Problem details
Repeat the lines of the material below exactly, beginning at the one with "repainted: orange flower" and stopping after the last.

Data section
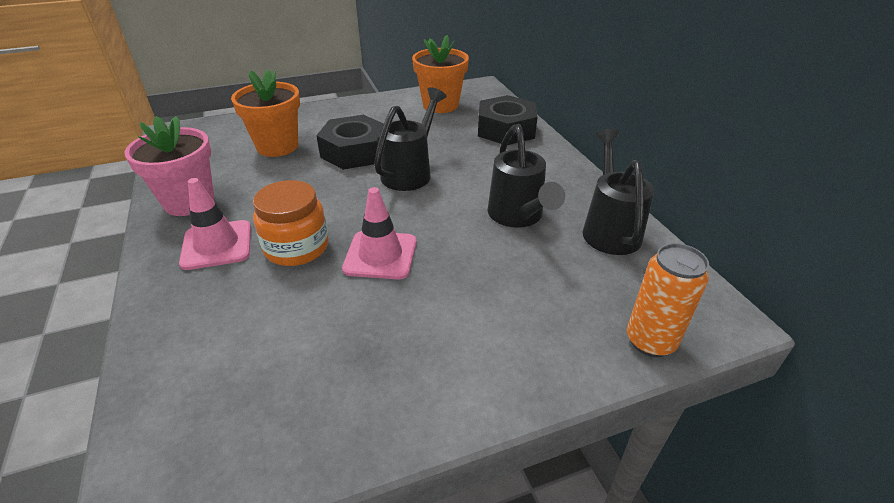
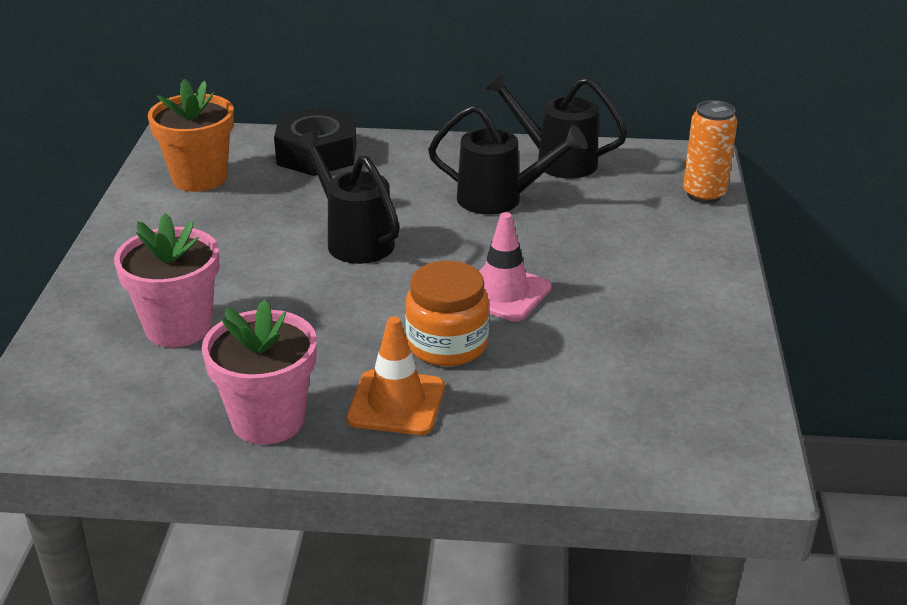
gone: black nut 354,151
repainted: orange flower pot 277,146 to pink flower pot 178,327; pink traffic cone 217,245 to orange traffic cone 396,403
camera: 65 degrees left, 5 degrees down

Task result
repainted: orange flower pot 277,146 to pink flower pot 178,327; pink traffic cone 217,245 to orange traffic cone 396,403
camera: 65 degrees left, 5 degrees down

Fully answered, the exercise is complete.